═════ Input for this task

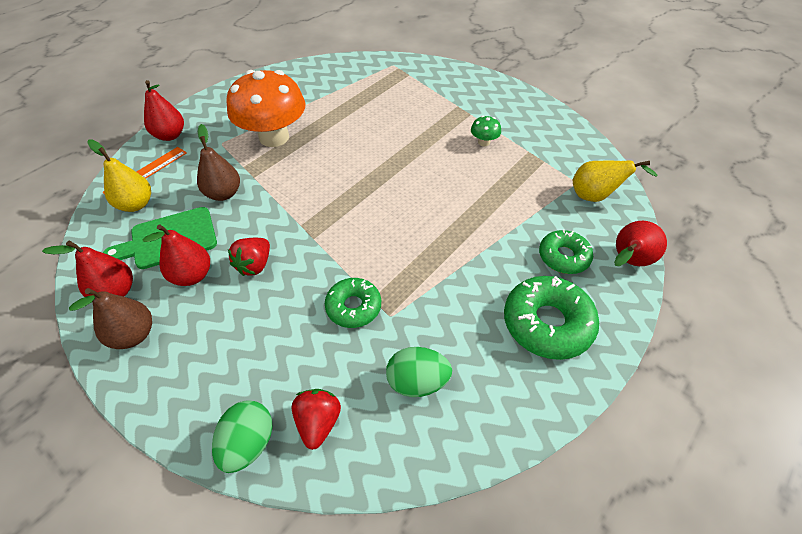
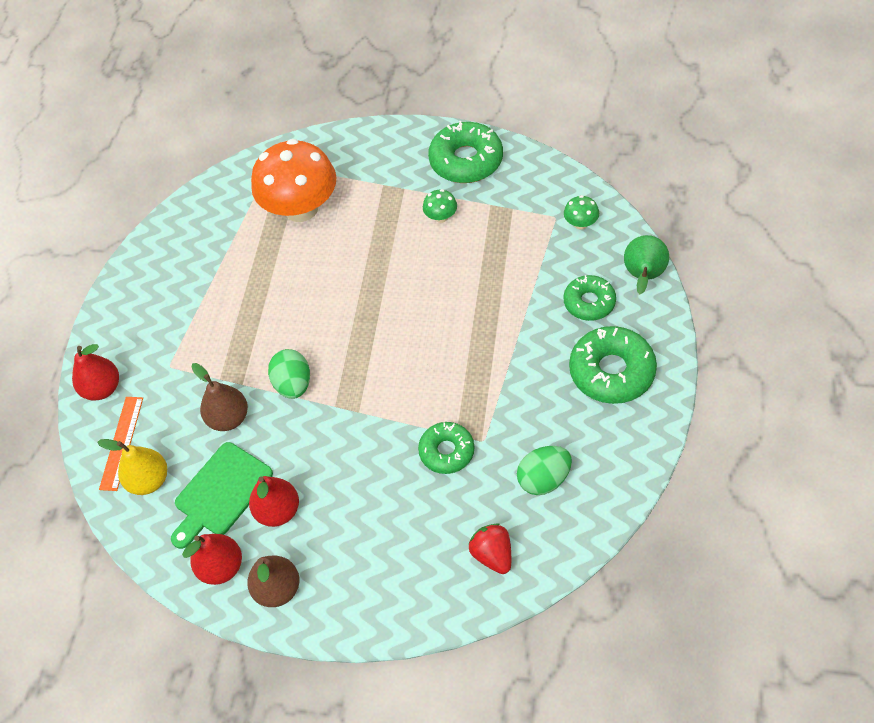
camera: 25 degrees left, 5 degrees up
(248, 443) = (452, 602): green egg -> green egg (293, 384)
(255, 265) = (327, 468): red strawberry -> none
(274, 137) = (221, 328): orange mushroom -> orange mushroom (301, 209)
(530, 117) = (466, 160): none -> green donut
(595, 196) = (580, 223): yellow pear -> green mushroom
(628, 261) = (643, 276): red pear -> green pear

══════════
═════ Input for this task

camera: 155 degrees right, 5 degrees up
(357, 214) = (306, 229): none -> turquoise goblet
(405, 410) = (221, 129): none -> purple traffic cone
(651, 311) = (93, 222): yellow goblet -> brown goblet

══════════

● **What is expected**
All lines in the data above from the one with "camera: 25 degrees left, 5 degrees up" through the one with "(628, 261) = (643, 276): red" must be repeated exactly, and no others.

● **Worked solution**
camera: 25 degrees left, 5 degrees up
(248, 443) = (452, 602): green egg -> green egg (293, 384)
(255, 265) = (327, 468): red strawberry -> none
(274, 137) = (221, 328): orange mushroom -> orange mushroom (301, 209)
(530, 117) = (466, 160): none -> green donut
(595, 196) = (580, 223): yellow pear -> green mushroom
(628, 261) = (643, 276): red pear -> green pear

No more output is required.